Records provided —
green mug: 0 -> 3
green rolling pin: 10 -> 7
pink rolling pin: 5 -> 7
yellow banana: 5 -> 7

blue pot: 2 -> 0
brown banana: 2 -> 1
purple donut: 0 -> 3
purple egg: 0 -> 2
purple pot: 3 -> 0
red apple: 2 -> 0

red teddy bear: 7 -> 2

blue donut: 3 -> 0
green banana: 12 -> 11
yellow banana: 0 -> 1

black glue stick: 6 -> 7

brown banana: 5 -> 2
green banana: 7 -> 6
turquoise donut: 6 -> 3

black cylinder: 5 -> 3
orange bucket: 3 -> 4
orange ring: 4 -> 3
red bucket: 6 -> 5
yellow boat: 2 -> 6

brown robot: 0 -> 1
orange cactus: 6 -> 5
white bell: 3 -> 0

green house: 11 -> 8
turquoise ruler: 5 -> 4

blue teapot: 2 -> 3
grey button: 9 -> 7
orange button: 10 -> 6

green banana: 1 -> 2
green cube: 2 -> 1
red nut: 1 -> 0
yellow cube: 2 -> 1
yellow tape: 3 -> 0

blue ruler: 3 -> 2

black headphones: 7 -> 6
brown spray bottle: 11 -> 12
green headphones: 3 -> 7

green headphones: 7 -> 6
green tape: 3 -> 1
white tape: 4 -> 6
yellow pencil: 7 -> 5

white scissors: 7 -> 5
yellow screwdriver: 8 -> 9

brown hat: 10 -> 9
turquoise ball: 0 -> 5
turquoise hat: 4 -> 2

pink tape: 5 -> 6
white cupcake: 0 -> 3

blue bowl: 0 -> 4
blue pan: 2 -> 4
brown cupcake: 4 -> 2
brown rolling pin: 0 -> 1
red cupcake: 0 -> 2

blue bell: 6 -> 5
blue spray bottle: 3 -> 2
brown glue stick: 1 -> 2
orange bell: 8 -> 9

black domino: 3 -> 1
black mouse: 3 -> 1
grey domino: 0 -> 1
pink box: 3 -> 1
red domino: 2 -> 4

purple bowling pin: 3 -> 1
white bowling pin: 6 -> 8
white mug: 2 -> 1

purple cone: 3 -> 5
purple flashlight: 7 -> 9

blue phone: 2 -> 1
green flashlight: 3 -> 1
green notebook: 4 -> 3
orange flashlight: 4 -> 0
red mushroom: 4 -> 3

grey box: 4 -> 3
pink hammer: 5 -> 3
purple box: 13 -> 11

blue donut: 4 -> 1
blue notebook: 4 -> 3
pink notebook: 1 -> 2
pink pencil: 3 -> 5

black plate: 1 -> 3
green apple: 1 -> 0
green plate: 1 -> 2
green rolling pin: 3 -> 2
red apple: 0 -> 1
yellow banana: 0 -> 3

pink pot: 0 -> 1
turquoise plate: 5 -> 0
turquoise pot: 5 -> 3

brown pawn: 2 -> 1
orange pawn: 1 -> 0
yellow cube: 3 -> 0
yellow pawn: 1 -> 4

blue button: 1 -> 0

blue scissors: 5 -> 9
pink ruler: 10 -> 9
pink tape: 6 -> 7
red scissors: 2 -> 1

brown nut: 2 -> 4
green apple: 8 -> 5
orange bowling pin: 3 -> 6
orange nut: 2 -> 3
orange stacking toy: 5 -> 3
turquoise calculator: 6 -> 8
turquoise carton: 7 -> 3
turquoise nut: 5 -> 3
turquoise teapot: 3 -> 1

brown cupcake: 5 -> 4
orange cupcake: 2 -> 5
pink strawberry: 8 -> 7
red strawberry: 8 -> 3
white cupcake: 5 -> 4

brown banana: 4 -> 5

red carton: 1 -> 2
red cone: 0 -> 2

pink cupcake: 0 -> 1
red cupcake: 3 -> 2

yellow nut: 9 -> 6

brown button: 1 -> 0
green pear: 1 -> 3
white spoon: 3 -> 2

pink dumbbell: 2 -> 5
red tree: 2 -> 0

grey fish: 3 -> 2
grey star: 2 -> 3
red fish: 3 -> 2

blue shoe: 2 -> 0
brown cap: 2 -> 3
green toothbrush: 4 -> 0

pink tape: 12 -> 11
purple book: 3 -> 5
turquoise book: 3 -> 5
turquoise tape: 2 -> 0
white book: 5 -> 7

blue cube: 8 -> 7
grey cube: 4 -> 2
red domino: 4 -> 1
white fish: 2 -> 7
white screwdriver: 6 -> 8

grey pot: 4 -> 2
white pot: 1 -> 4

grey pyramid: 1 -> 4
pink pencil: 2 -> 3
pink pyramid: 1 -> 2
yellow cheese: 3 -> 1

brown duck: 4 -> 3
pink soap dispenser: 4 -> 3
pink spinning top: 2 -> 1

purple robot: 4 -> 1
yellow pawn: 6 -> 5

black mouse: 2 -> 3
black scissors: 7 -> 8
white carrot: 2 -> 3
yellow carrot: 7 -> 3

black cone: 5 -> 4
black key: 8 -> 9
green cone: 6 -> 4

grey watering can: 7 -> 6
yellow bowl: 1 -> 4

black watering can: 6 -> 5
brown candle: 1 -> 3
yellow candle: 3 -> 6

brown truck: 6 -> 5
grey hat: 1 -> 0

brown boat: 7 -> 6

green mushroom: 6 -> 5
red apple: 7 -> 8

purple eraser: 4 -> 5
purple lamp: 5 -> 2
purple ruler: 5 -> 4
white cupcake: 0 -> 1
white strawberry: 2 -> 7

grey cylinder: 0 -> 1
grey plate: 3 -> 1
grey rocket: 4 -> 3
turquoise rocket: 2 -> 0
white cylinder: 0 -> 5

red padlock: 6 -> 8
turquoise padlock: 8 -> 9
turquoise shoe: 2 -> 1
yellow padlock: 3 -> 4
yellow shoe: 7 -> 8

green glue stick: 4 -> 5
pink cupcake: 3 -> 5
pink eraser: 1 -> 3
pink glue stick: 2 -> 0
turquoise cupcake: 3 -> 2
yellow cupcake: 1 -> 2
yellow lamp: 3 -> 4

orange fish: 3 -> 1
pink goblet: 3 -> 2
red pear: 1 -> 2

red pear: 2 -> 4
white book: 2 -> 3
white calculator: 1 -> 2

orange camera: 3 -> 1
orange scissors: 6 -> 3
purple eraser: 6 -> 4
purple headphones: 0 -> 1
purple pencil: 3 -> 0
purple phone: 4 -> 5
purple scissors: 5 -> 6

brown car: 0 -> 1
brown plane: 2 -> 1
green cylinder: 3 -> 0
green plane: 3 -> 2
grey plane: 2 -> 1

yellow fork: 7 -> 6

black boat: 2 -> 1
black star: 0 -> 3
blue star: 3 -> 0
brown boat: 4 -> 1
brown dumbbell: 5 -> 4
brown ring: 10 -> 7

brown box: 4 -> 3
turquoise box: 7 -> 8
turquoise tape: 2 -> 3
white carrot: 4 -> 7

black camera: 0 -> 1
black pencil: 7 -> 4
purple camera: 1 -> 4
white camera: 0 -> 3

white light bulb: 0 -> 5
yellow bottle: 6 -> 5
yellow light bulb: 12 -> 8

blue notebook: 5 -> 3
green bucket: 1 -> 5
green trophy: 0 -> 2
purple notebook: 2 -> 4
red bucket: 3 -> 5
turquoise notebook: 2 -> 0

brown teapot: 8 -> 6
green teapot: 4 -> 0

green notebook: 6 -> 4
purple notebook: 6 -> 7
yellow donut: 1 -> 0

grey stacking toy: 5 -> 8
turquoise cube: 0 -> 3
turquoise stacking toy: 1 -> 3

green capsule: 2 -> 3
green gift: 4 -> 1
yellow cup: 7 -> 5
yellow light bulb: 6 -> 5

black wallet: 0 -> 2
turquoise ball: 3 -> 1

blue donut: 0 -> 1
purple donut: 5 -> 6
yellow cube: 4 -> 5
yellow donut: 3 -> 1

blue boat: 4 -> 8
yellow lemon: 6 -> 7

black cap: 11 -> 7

Exercise directions — For each line shown above, write an exact copy.

Worked solution —
green mug: 0 -> 3
green rolling pin: 10 -> 7
pink rolling pin: 5 -> 7
yellow banana: 5 -> 7

blue pot: 2 -> 0
brown banana: 2 -> 1
purple donut: 0 -> 3
purple egg: 0 -> 2
purple pot: 3 -> 0
red apple: 2 -> 0

red teddy bear: 7 -> 2

blue donut: 3 -> 0
green banana: 12 -> 11
yellow banana: 0 -> 1

black glue stick: 6 -> 7

brown banana: 5 -> 2
green banana: 7 -> 6
turquoise donut: 6 -> 3

black cylinder: 5 -> 3
orange bucket: 3 -> 4
orange ring: 4 -> 3
red bucket: 6 -> 5
yellow boat: 2 -> 6

brown robot: 0 -> 1
orange cactus: 6 -> 5
white bell: 3 -> 0

green house: 11 -> 8
turquoise ruler: 5 -> 4

blue teapot: 2 -> 3
grey button: 9 -> 7
orange button: 10 -> 6

green banana: 1 -> 2
green cube: 2 -> 1
red nut: 1 -> 0
yellow cube: 2 -> 1
yellow tape: 3 -> 0

blue ruler: 3 -> 2

black headphones: 7 -> 6
brown spray bottle: 11 -> 12
green headphones: 3 -> 7

green headphones: 7 -> 6
green tape: 3 -> 1
white tape: 4 -> 6
yellow pencil: 7 -> 5

white scissors: 7 -> 5
yellow screwdriver: 8 -> 9

brown hat: 10 -> 9
turquoise ball: 0 -> 5
turquoise hat: 4 -> 2

pink tape: 5 -> 6
white cupcake: 0 -> 3

blue bowl: 0 -> 4
blue pan: 2 -> 4
brown cupcake: 4 -> 2
brown rolling pin: 0 -> 1
red cupcake: 0 -> 2

blue bell: 6 -> 5
blue spray bottle: 3 -> 2
brown glue stick: 1 -> 2
orange bell: 8 -> 9

black domino: 3 -> 1
black mouse: 3 -> 1
grey domino: 0 -> 1
pink box: 3 -> 1
red domino: 2 -> 4

purple bowling pin: 3 -> 1
white bowling pin: 6 -> 8
white mug: 2 -> 1

purple cone: 3 -> 5
purple flashlight: 7 -> 9

blue phone: 2 -> 1
green flashlight: 3 -> 1
green notebook: 4 -> 3
orange flashlight: 4 -> 0
red mushroom: 4 -> 3

grey box: 4 -> 3
pink hammer: 5 -> 3
purple box: 13 -> 11

blue donut: 4 -> 1
blue notebook: 4 -> 3
pink notebook: 1 -> 2
pink pencil: 3 -> 5

black plate: 1 -> 3
green apple: 1 -> 0
green plate: 1 -> 2
green rolling pin: 3 -> 2
red apple: 0 -> 1
yellow banana: 0 -> 3

pink pot: 0 -> 1
turquoise plate: 5 -> 0
turquoise pot: 5 -> 3

brown pawn: 2 -> 1
orange pawn: 1 -> 0
yellow cube: 3 -> 0
yellow pawn: 1 -> 4

blue button: 1 -> 0

blue scissors: 5 -> 9
pink ruler: 10 -> 9
pink tape: 6 -> 7
red scissors: 2 -> 1

brown nut: 2 -> 4
green apple: 8 -> 5
orange bowling pin: 3 -> 6
orange nut: 2 -> 3
orange stacking toy: 5 -> 3
turquoise calculator: 6 -> 8
turquoise carton: 7 -> 3
turquoise nut: 5 -> 3
turquoise teapot: 3 -> 1

brown cupcake: 5 -> 4
orange cupcake: 2 -> 5
pink strawberry: 8 -> 7
red strawberry: 8 -> 3
white cupcake: 5 -> 4

brown banana: 4 -> 5

red carton: 1 -> 2
red cone: 0 -> 2

pink cupcake: 0 -> 1
red cupcake: 3 -> 2

yellow nut: 9 -> 6

brown button: 1 -> 0
green pear: 1 -> 3
white spoon: 3 -> 2

pink dumbbell: 2 -> 5
red tree: 2 -> 0

grey fish: 3 -> 2
grey star: 2 -> 3
red fish: 3 -> 2

blue shoe: 2 -> 0
brown cap: 2 -> 3
green toothbrush: 4 -> 0

pink tape: 12 -> 11
purple book: 3 -> 5
turquoise book: 3 -> 5
turquoise tape: 2 -> 0
white book: 5 -> 7

blue cube: 8 -> 7
grey cube: 4 -> 2
red domino: 4 -> 1
white fish: 2 -> 7
white screwdriver: 6 -> 8

grey pot: 4 -> 2
white pot: 1 -> 4

grey pyramid: 1 -> 4
pink pencil: 2 -> 3
pink pyramid: 1 -> 2
yellow cheese: 3 -> 1

brown duck: 4 -> 3
pink soap dispenser: 4 -> 3
pink spinning top: 2 -> 1

purple robot: 4 -> 1
yellow pawn: 6 -> 5

black mouse: 2 -> 3
black scissors: 7 -> 8
white carrot: 2 -> 3
yellow carrot: 7 -> 3

black cone: 5 -> 4
black key: 8 -> 9
green cone: 6 -> 4

grey watering can: 7 -> 6
yellow bowl: 1 -> 4

black watering can: 6 -> 5
brown candle: 1 -> 3
yellow candle: 3 -> 6

brown truck: 6 -> 5
grey hat: 1 -> 0

brown boat: 7 -> 6

green mushroom: 6 -> 5
red apple: 7 -> 8

purple eraser: 4 -> 5
purple lamp: 5 -> 2
purple ruler: 5 -> 4
white cupcake: 0 -> 1
white strawberry: 2 -> 7

grey cylinder: 0 -> 1
grey plate: 3 -> 1
grey rocket: 4 -> 3
turquoise rocket: 2 -> 0
white cylinder: 0 -> 5

red padlock: 6 -> 8
turquoise padlock: 8 -> 9
turquoise shoe: 2 -> 1
yellow padlock: 3 -> 4
yellow shoe: 7 -> 8

green glue stick: 4 -> 5
pink cupcake: 3 -> 5
pink eraser: 1 -> 3
pink glue stick: 2 -> 0
turquoise cupcake: 3 -> 2
yellow cupcake: 1 -> 2
yellow lamp: 3 -> 4

orange fish: 3 -> 1
pink goblet: 3 -> 2
red pear: 1 -> 2

red pear: 2 -> 4
white book: 2 -> 3
white calculator: 1 -> 2

orange camera: 3 -> 1
orange scissors: 6 -> 3
purple eraser: 6 -> 4
purple headphones: 0 -> 1
purple pencil: 3 -> 0
purple phone: 4 -> 5
purple scissors: 5 -> 6

brown car: 0 -> 1
brown plane: 2 -> 1
green cylinder: 3 -> 0
green plane: 3 -> 2
grey plane: 2 -> 1

yellow fork: 7 -> 6

black boat: 2 -> 1
black star: 0 -> 3
blue star: 3 -> 0
brown boat: 4 -> 1
brown dumbbell: 5 -> 4
brown ring: 10 -> 7

brown box: 4 -> 3
turquoise box: 7 -> 8
turquoise tape: 2 -> 3
white carrot: 4 -> 7

black camera: 0 -> 1
black pencil: 7 -> 4
purple camera: 1 -> 4
white camera: 0 -> 3

white light bulb: 0 -> 5
yellow bottle: 6 -> 5
yellow light bulb: 12 -> 8

blue notebook: 5 -> 3
green bucket: 1 -> 5
green trophy: 0 -> 2
purple notebook: 2 -> 4
red bucket: 3 -> 5
turquoise notebook: 2 -> 0

brown teapot: 8 -> 6
green teapot: 4 -> 0

green notebook: 6 -> 4
purple notebook: 6 -> 7
yellow donut: 1 -> 0

grey stacking toy: 5 -> 8
turquoise cube: 0 -> 3
turquoise stacking toy: 1 -> 3

green capsule: 2 -> 3
green gift: 4 -> 1
yellow cup: 7 -> 5
yellow light bulb: 6 -> 5

black wallet: 0 -> 2
turquoise ball: 3 -> 1

blue donut: 0 -> 1
purple donut: 5 -> 6
yellow cube: 4 -> 5
yellow donut: 3 -> 1

blue boat: 4 -> 8
yellow lemon: 6 -> 7

black cap: 11 -> 7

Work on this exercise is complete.